**Exercise brief:**
Search the listing below for the line containing "was: BRIGHT ORANGE TOADSTOOL". From there through the line containing "was: BRIGHT YELLOW TEDDY", transcribe every line exactly, both ends included.

**Records shown:**
[Start of section]
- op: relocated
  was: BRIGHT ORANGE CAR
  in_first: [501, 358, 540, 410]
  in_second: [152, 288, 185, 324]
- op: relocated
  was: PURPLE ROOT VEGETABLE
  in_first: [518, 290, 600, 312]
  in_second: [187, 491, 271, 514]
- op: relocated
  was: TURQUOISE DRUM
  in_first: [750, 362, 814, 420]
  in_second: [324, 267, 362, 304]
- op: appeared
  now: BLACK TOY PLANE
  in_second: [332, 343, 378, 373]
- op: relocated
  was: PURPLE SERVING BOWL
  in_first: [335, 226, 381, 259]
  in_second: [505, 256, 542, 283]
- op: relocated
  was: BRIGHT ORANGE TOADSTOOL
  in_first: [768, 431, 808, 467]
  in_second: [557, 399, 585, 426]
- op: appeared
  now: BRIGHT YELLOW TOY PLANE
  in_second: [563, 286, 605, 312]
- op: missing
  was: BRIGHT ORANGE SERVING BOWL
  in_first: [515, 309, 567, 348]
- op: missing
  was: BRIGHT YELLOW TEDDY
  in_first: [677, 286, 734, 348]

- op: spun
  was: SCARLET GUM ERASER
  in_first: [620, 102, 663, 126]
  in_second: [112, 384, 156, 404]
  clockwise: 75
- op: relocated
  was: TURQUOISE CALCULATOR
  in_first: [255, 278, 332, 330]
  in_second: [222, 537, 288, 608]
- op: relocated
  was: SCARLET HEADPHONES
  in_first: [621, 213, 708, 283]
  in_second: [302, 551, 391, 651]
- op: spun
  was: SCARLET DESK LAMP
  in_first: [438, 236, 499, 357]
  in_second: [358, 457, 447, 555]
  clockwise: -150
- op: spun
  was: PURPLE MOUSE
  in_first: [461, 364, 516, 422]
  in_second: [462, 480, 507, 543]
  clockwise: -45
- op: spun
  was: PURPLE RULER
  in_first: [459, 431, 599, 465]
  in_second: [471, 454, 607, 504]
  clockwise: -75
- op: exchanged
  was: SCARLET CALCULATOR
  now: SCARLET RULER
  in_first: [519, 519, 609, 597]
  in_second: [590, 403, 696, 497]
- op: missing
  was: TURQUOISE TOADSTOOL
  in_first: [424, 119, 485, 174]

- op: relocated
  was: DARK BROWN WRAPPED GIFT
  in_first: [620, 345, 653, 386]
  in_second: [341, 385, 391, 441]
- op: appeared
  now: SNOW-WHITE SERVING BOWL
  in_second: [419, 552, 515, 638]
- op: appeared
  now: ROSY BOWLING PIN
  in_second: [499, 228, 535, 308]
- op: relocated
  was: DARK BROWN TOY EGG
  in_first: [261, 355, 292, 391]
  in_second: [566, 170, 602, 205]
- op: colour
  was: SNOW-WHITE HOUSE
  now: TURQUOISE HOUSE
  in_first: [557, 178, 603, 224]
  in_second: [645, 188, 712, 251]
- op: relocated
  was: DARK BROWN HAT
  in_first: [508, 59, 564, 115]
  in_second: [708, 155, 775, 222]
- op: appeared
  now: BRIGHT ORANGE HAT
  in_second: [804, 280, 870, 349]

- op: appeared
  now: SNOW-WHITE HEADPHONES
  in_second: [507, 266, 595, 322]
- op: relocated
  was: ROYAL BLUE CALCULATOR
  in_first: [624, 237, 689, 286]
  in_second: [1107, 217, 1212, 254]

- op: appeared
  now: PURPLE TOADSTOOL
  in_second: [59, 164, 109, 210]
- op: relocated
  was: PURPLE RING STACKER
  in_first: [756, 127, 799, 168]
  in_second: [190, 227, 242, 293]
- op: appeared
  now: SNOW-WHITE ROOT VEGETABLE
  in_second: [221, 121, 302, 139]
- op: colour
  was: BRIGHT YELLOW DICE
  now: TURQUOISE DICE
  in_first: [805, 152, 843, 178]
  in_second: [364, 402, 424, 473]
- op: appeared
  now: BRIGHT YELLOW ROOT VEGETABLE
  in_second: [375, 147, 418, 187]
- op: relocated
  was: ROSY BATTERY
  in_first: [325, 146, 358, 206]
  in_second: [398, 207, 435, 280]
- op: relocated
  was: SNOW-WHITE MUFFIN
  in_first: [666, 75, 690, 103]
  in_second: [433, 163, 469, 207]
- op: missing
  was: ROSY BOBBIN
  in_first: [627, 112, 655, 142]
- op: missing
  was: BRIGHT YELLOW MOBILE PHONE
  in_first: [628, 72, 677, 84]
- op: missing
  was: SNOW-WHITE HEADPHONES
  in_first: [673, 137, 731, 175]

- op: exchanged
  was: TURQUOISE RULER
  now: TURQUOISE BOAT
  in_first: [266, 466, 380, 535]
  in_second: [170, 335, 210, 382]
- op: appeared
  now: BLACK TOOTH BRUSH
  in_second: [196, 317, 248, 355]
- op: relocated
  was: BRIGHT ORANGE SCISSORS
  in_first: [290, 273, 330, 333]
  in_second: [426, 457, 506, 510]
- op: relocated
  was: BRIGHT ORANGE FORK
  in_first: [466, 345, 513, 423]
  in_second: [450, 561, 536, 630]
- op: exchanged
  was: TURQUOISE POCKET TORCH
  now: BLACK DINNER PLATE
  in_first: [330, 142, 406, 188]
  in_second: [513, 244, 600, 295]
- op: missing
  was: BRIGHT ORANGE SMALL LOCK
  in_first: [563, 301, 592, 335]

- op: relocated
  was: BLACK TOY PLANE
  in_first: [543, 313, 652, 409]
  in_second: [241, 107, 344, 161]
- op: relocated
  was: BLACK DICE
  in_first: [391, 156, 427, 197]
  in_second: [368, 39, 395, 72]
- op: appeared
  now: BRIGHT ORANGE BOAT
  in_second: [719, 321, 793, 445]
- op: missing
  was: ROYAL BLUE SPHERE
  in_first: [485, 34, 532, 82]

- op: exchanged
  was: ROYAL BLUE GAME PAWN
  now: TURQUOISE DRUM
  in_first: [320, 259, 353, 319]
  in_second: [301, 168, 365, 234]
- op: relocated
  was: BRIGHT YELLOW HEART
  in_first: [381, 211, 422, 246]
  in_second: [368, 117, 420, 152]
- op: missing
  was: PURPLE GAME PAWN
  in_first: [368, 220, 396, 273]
[End of section]
**Written answer:**
  was: BRIGHT ORANGE TOADSTOOL
  in_first: [768, 431, 808, 467]
  in_second: [557, 399, 585, 426]
- op: appeared
  now: BRIGHT YELLOW TOY PLANE
  in_second: [563, 286, 605, 312]
- op: missing
  was: BRIGHT ORANGE SERVING BOWL
  in_first: [515, 309, 567, 348]
- op: missing
  was: BRIGHT YELLOW TEDDY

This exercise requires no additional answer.